Work item:
Every line that contains the word "secondary" is to be copied from the listing.

Exercise data:
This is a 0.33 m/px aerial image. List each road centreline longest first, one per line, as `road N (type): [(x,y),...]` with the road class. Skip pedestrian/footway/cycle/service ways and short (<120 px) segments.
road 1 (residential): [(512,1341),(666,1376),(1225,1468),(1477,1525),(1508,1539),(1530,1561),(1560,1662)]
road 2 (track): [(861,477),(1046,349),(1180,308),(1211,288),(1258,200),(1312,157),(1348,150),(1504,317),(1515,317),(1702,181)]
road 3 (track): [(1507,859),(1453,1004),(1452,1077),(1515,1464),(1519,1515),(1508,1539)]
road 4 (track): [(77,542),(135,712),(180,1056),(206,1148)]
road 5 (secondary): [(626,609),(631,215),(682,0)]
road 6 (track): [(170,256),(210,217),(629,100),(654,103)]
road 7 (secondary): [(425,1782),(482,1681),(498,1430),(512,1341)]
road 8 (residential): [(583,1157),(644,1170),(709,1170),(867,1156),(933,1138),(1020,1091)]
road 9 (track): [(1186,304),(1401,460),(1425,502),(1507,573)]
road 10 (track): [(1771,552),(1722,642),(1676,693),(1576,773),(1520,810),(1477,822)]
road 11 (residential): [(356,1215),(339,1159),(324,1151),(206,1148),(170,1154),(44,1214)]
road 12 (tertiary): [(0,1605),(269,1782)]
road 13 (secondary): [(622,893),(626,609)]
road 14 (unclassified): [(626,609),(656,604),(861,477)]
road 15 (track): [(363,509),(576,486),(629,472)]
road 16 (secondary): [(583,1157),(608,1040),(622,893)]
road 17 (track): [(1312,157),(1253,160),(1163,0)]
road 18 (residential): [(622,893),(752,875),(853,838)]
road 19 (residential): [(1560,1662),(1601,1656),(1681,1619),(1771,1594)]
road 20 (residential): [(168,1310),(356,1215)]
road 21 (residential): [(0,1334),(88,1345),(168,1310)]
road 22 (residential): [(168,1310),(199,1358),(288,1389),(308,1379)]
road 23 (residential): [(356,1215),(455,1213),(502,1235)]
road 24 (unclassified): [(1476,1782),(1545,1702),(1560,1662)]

Result for this exercise:
road 5 (secondary): [(626,609),(631,215),(682,0)]
road 7 (secondary): [(425,1782),(482,1681),(498,1430),(512,1341)]
road 13 (secondary): [(622,893),(626,609)]
road 16 (secondary): [(583,1157),(608,1040),(622,893)]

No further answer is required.